Stored data:

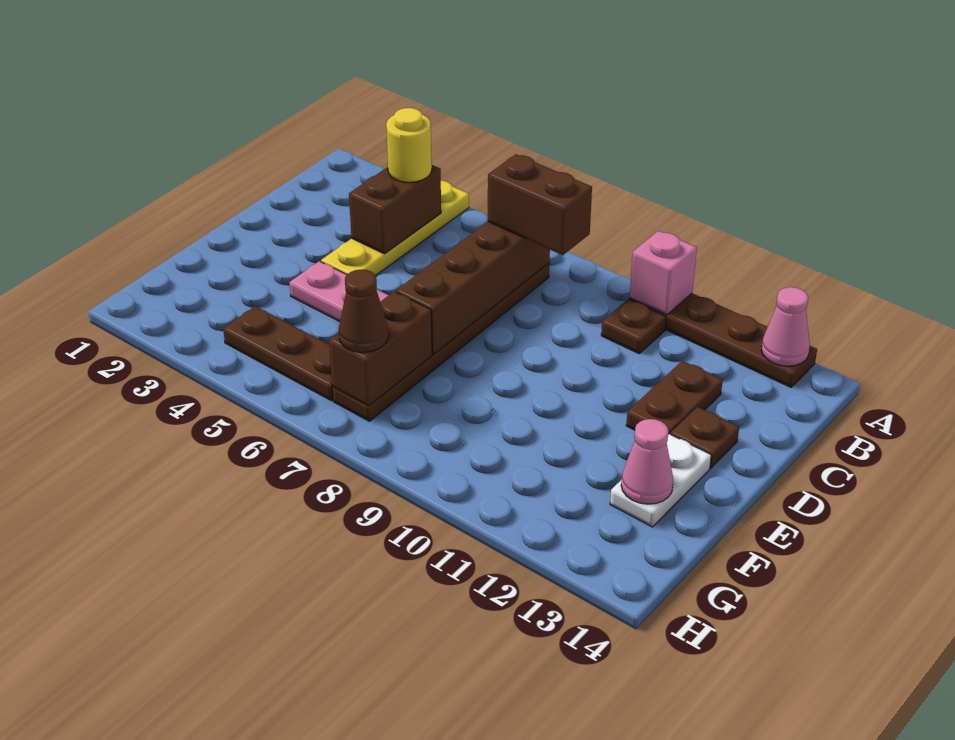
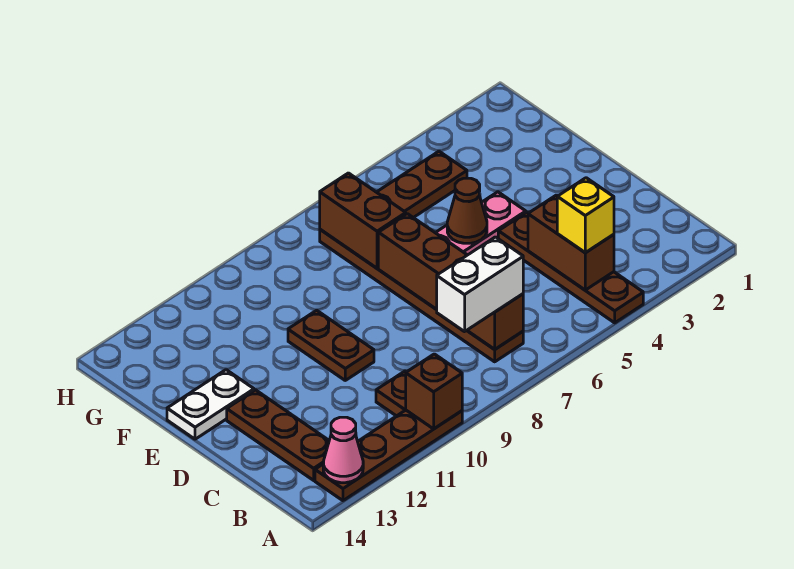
yellow plate A4:D4 level 1 -> brown plate A4:D4 level 1
pink brick A10 level 2 -> brown brick A10 level 2
yellow round brick B4 level 3 -> yellow brick B4 level 3
brown brick B7:B8 level 3 -> white brick B7:B8 level 3
brown plate C12:D12 level 1 -> brown plate D10:E10 level 1
brown plate D13 level 1 -> brown plate B13:D13 level 1
white plate E13:F13 level 1 -> white plate E13:E14 level 1
pink cone F13 level 2 -> none
brown cone G7 level 3 -> brown cone E5 level 2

Your assignment: Starting at the line that contains "white plate E13:F13", reproduce each line through the end of the records exactly, both ends included.

Written solution:
white plate E13:F13 level 1 -> white plate E13:E14 level 1
pink cone F13 level 2 -> none
brown cone G7 level 3 -> brown cone E5 level 2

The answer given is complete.